Instructions for the task :: Your task is to output the listing exactly, leaving every image out.

Available data ::
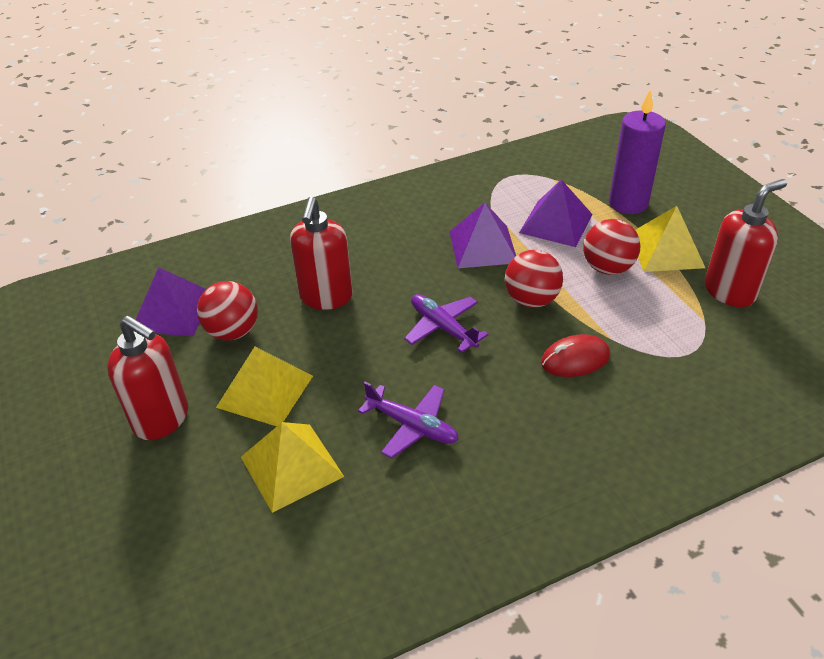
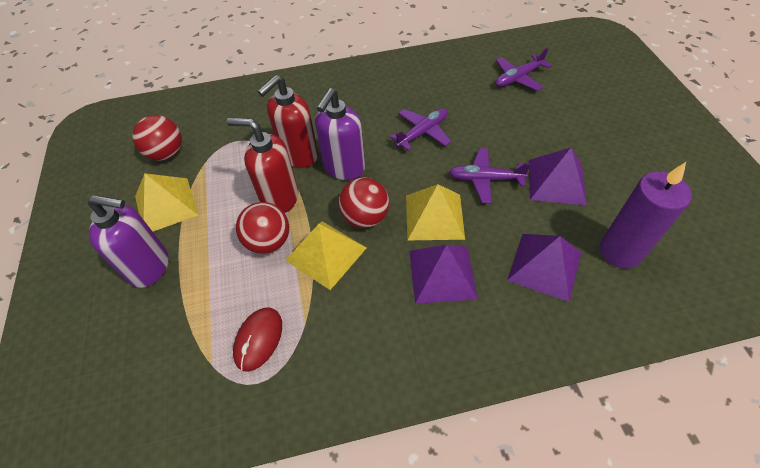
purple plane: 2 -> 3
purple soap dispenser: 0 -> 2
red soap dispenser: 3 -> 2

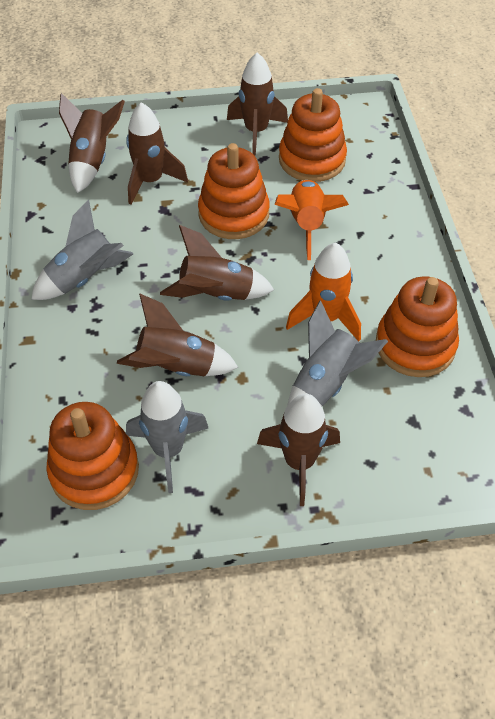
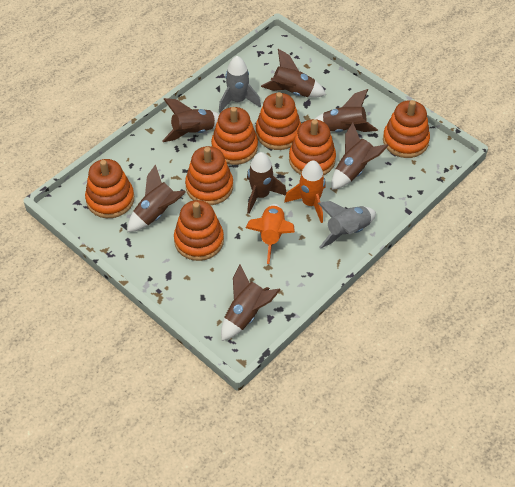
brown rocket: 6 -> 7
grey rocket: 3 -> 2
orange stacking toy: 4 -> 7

Exercise answer ::
purple plane: 2 -> 3
purple soap dispenser: 0 -> 2
red soap dispenser: 3 -> 2

brown rocket: 6 -> 7
grey rocket: 3 -> 2
orange stacking toy: 4 -> 7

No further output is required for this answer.